------ THE DATA

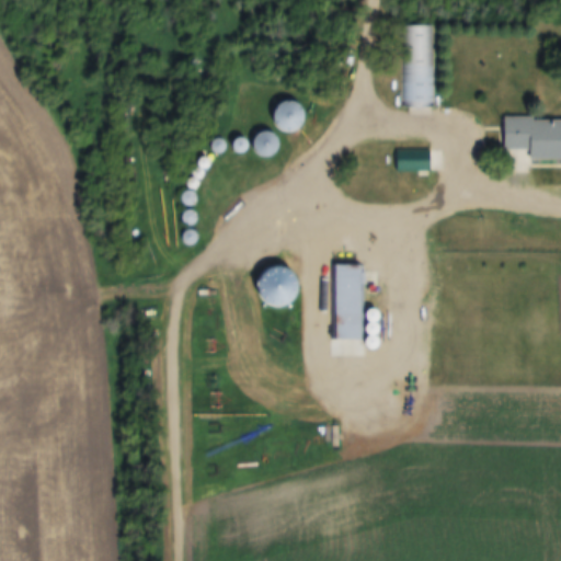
[(435,24),(404,24),(404,105),(435,105),(435,24)]
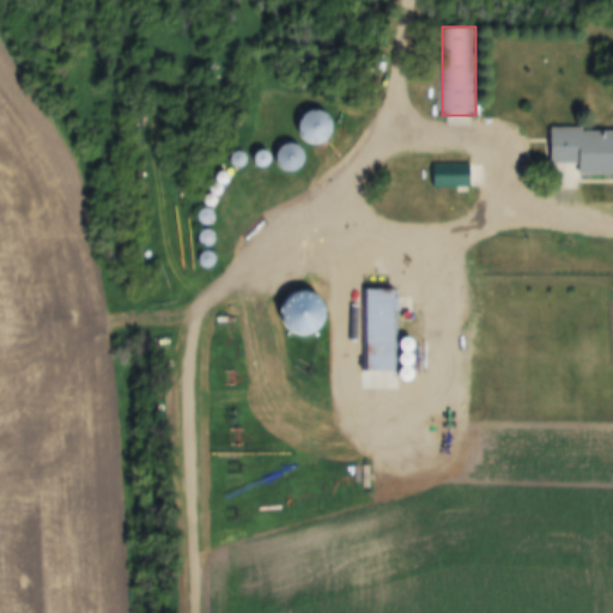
[(313,111),(313,141),(329,141),(329,111),(313,111)]
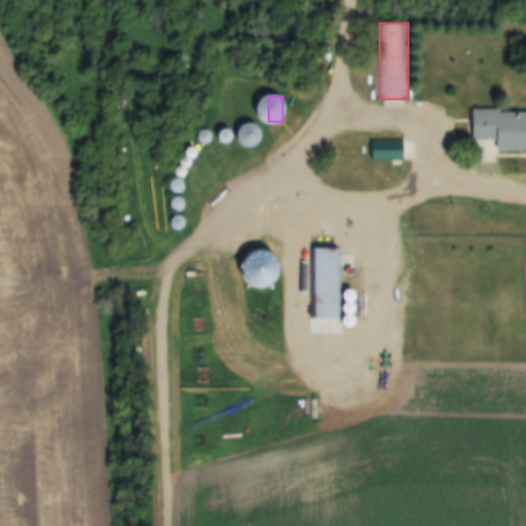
[(525,149),(525,110),(477,110),(477,140),(503,140),(503,149),(525,149)]
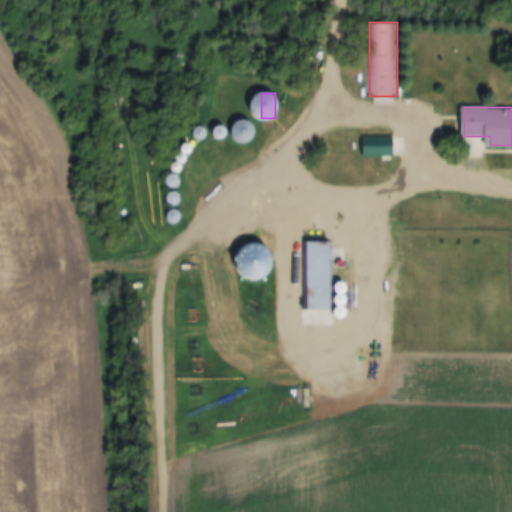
[(252,141),(254,124),(243,123),(241,140),(252,141)]
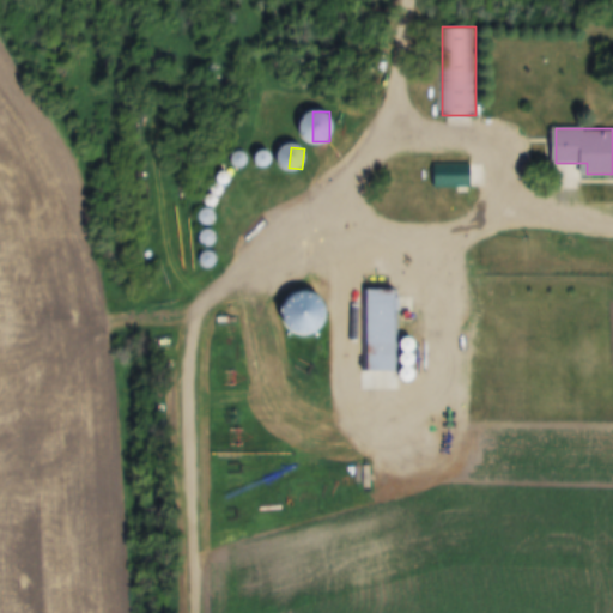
[(477,186),(477,164),(435,164),(435,186),(477,186)]
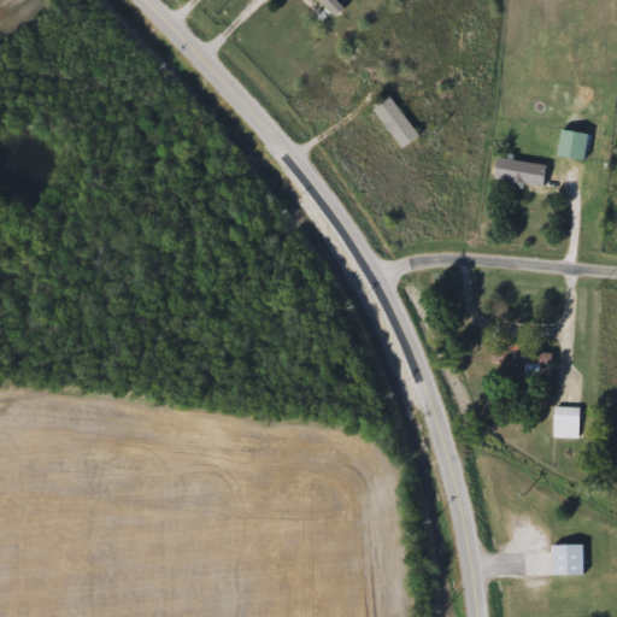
[(421,136),(403,150),(372,110),(391,97),(421,136)]
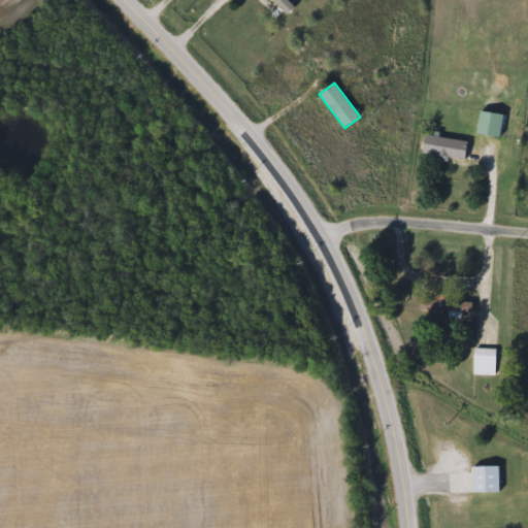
[(501,138),(475,132),(480,110),(506,117),(501,138)]
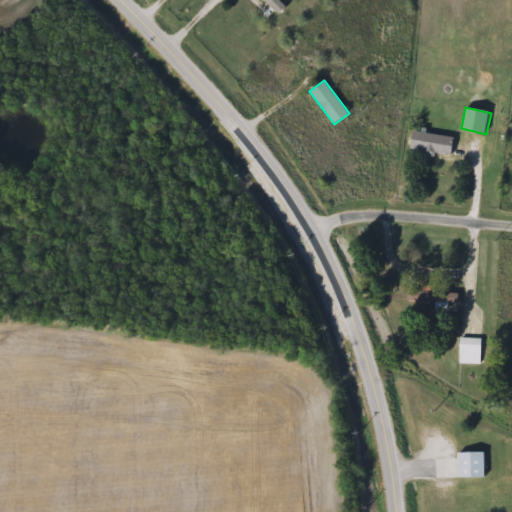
[(451,157),(409,151),(412,132),(454,138),(451,157)]
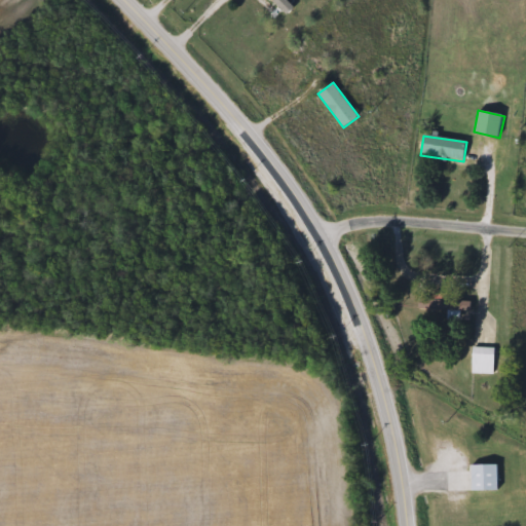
[(447,310),(418,308),(418,299),(471,302),(470,322),(446,321),(447,310)]
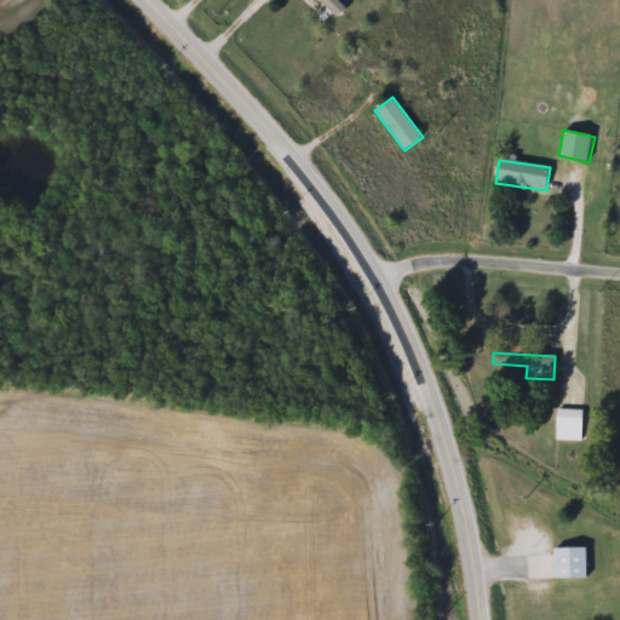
[(556,441),(556,409),(583,409),(583,441),(556,441)]
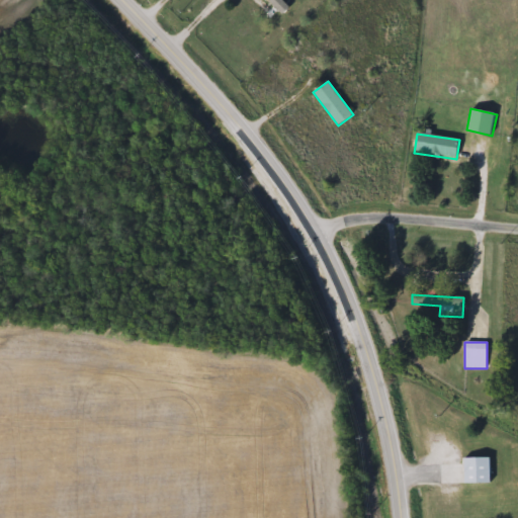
[(491,484),(463,484),(463,458),(491,458),(491,484)]
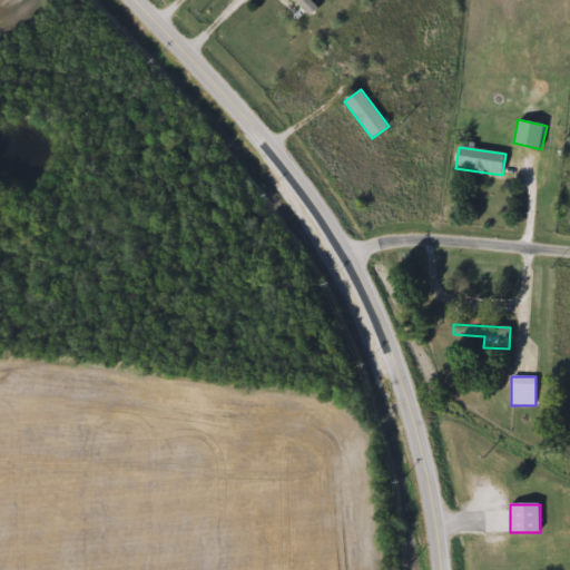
All buildings are outlined.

------------

## DIRECTIONS
Nothing but the lines above from the line with "[(477,186),(477,164),(435,164),(435,186),(477,186)]" up to and including the line with "[(491,484),(463,484),(463,458),(491,458),(491,484)]" should be returned, exactly as written and without pictures.

## TASK RESULT
[(477,186),(477,164),(435,164),(435,186),(477,186)]
[(421,136),(403,150),(372,110),(391,97),(421,136)]
[(501,138),(475,132),(480,110),(506,117),(501,138)]
[(451,157),(409,151),(412,132),(454,138),(451,157)]
[(447,310),(418,308),(418,299),(471,302),(470,322),(446,321),(447,310)]
[(556,441),(556,409),(583,409),(583,441),(556,441)]
[(491,484),(463,484),(463,458),(491,458),(491,484)]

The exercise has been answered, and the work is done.